In the records below, tally each line that contains the word "LIGHT" and give the total only.

Collected data
★ ★ ★
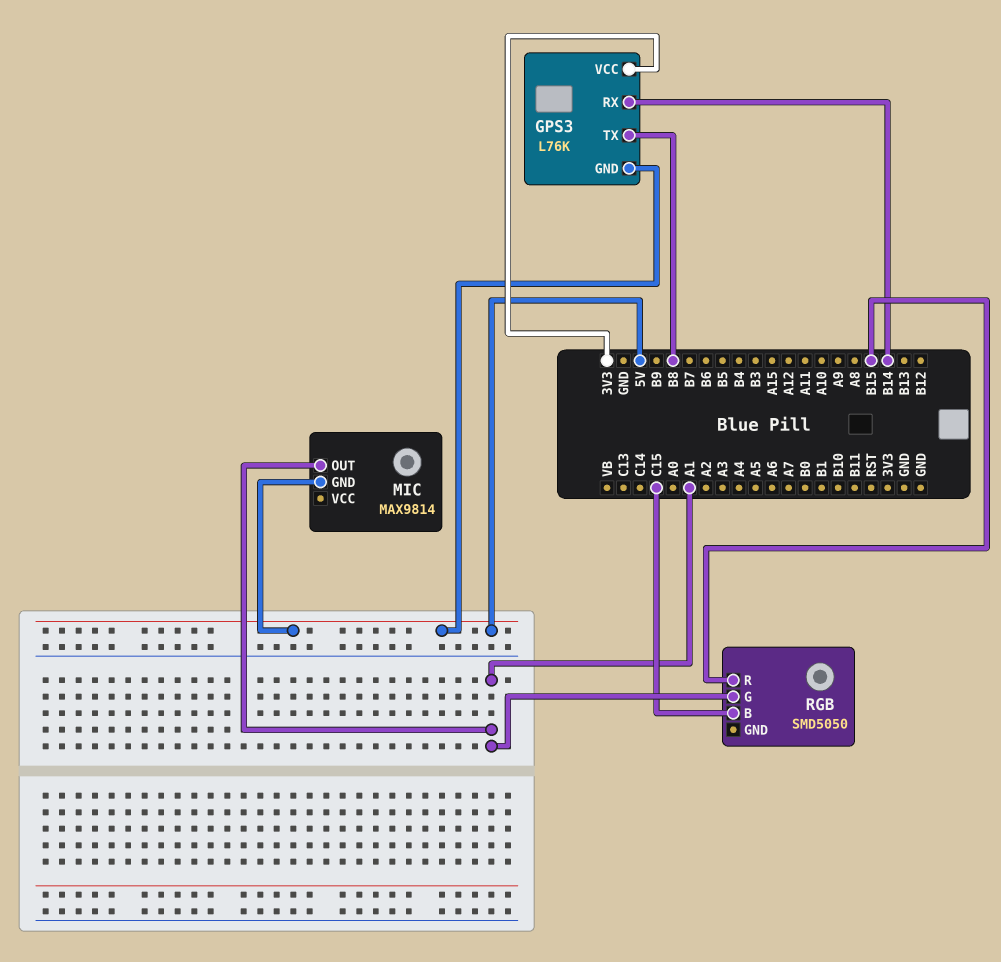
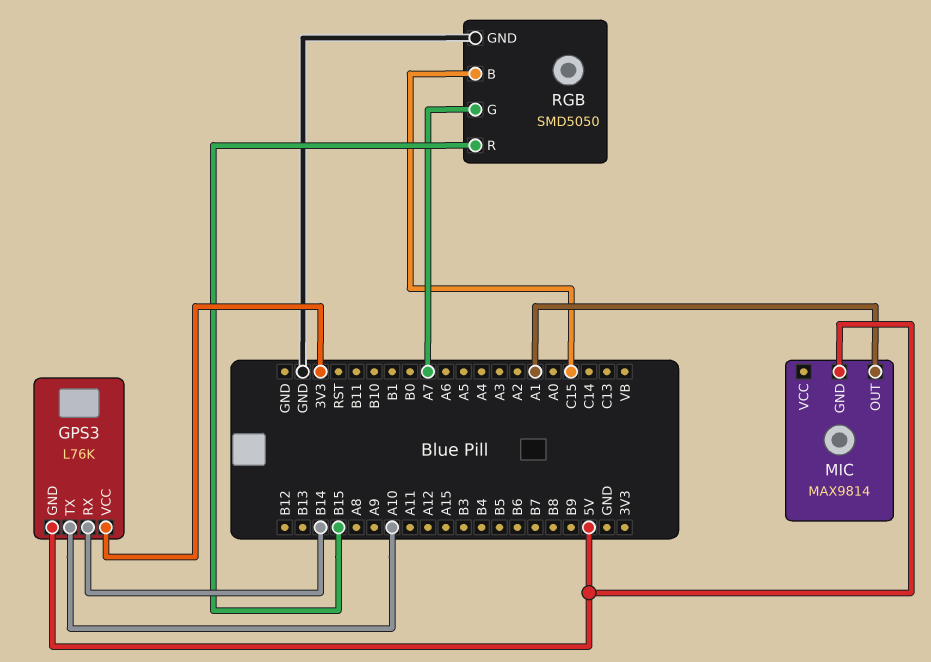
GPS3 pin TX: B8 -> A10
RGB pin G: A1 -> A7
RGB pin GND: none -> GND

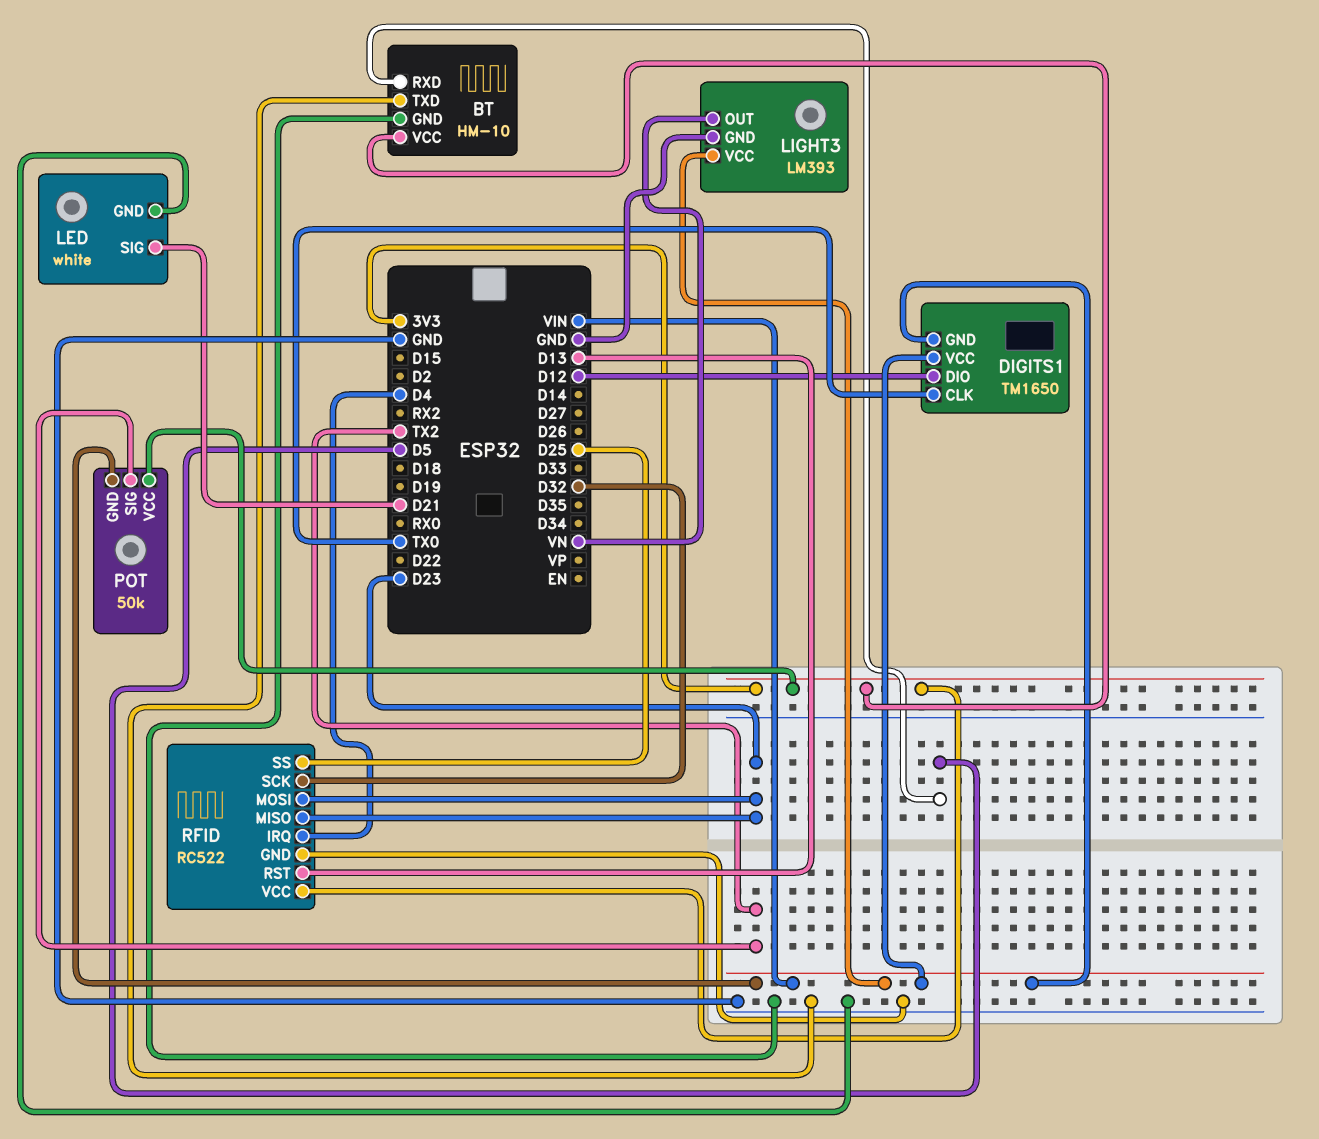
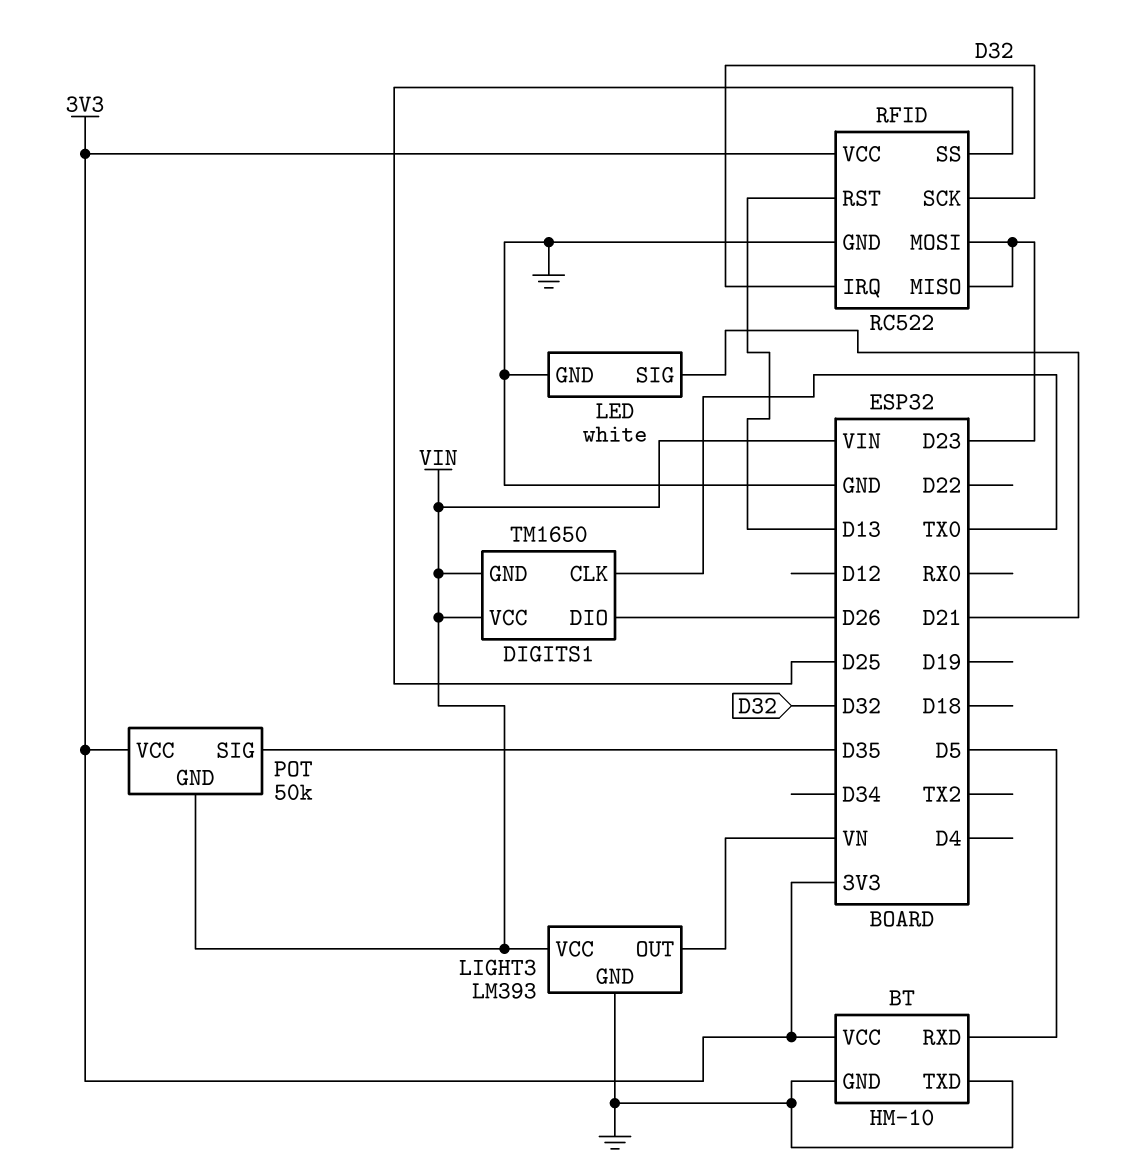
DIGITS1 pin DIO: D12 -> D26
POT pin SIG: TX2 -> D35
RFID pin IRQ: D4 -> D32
★ ★ ★
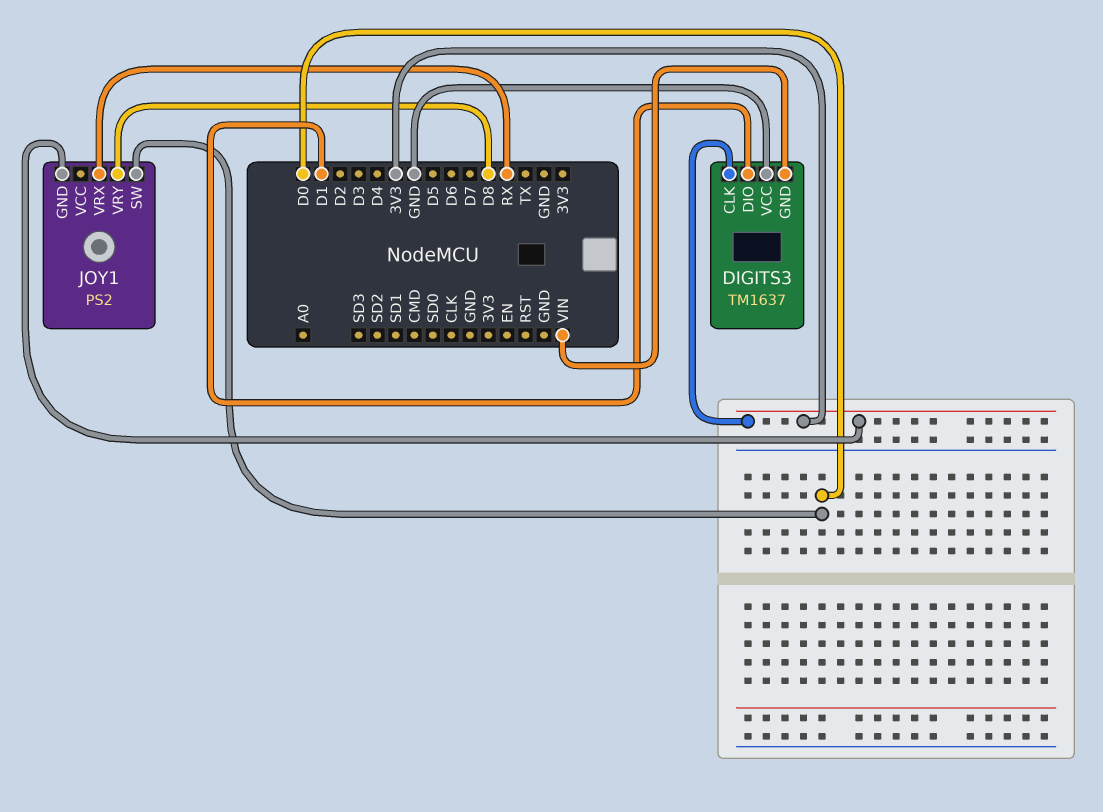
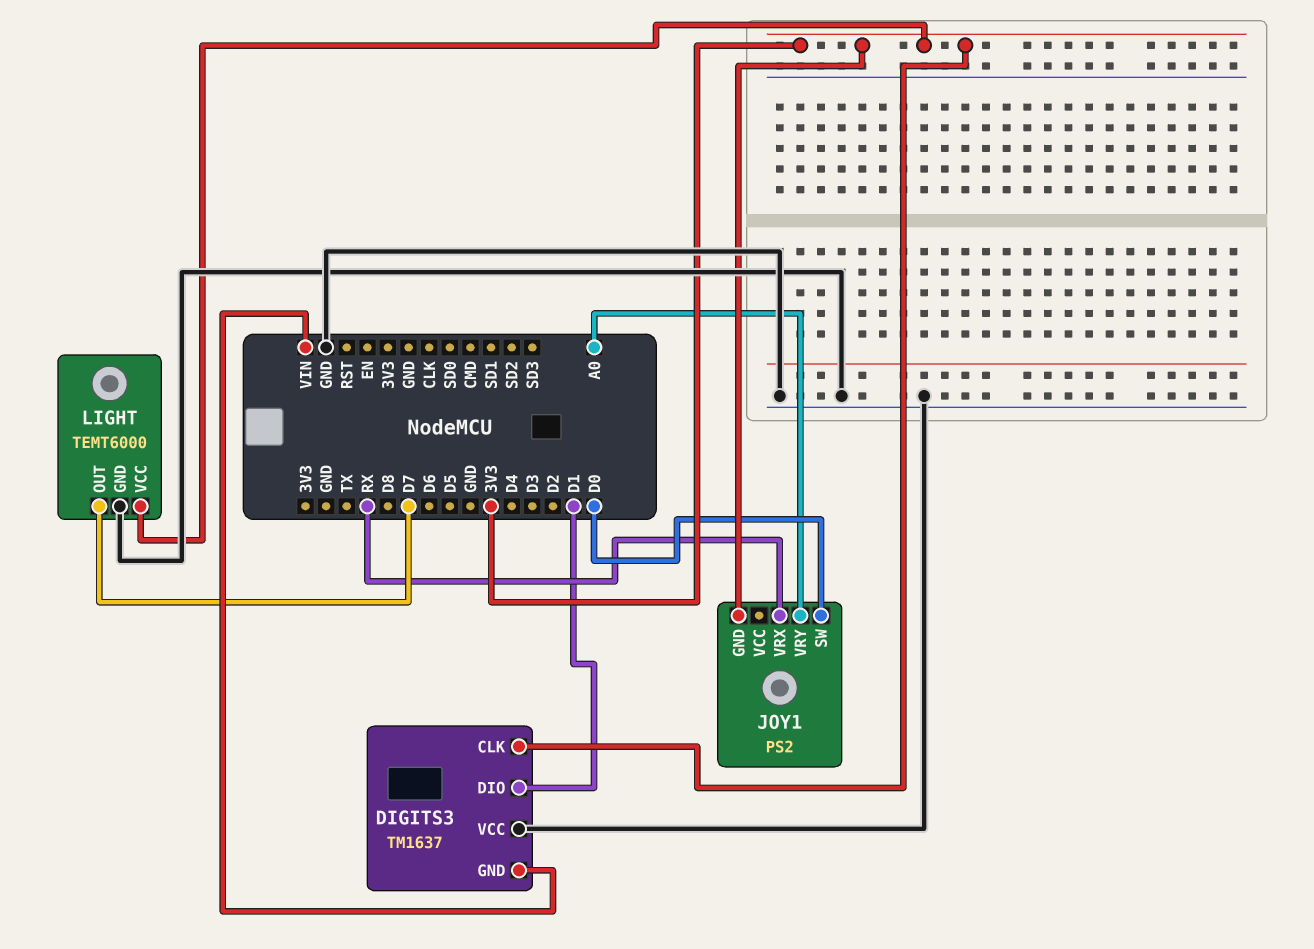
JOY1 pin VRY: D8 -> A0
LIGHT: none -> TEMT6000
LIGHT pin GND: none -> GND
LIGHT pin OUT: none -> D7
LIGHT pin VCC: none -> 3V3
★ ★ ★
**Finished task**.
4